§ **THE PROBLEM**:
Output the listing verbatim, leaving out every picture.

§ **PROVIDED MATERIAL**:
* * * * *

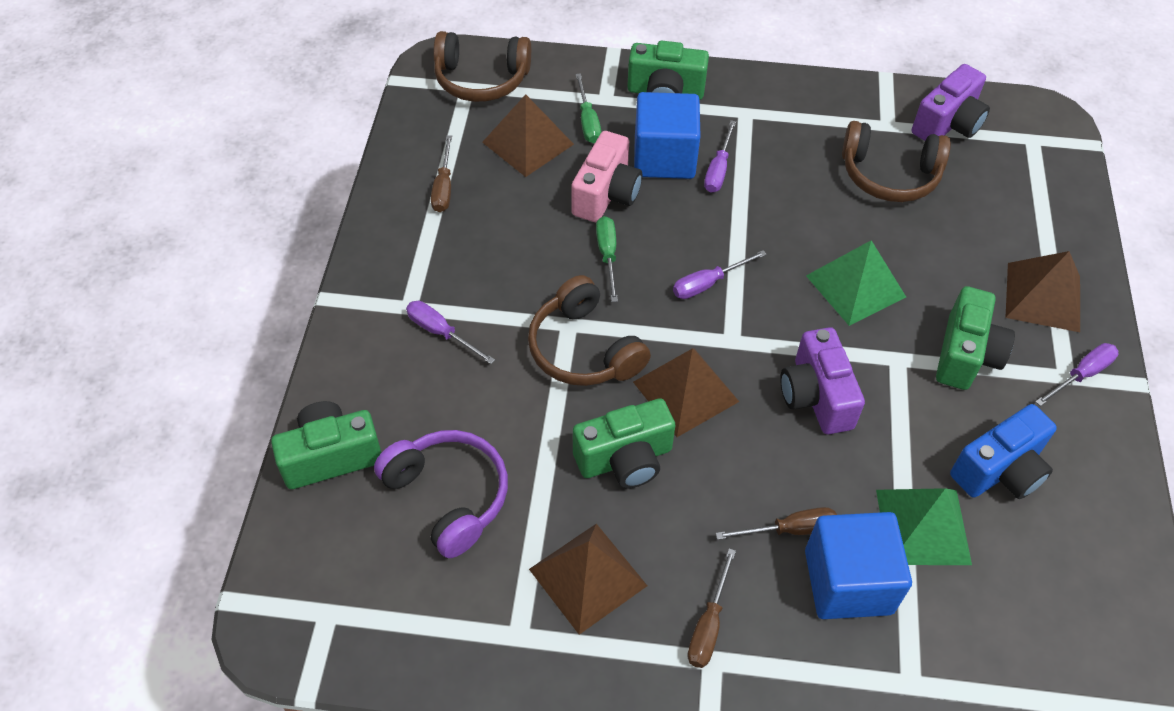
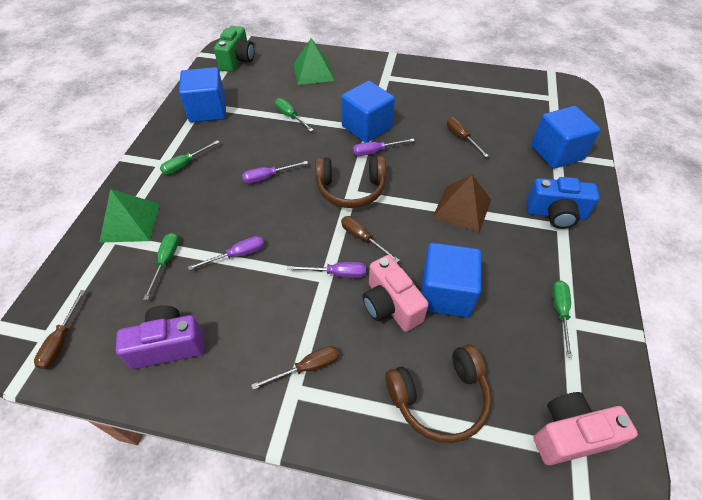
blue cube: 2 -> 4
brown headphones: 3 -> 2
brown pyramid: 4 -> 1
brown screwdriver: 3 -> 4
green camera: 4 -> 1
green screwdriver: 2 -> 4
pink camera: 1 -> 2
purple camera: 2 -> 1
purple headphones: 1 -> 0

* * * * *

§ **EXERCISE RESULT**:
blue cube: 2 -> 4
brown headphones: 3 -> 2
brown pyramid: 4 -> 1
brown screwdriver: 3 -> 4
green camera: 4 -> 1
green screwdriver: 2 -> 4
pink camera: 1 -> 2
purple camera: 2 -> 1
purple headphones: 1 -> 0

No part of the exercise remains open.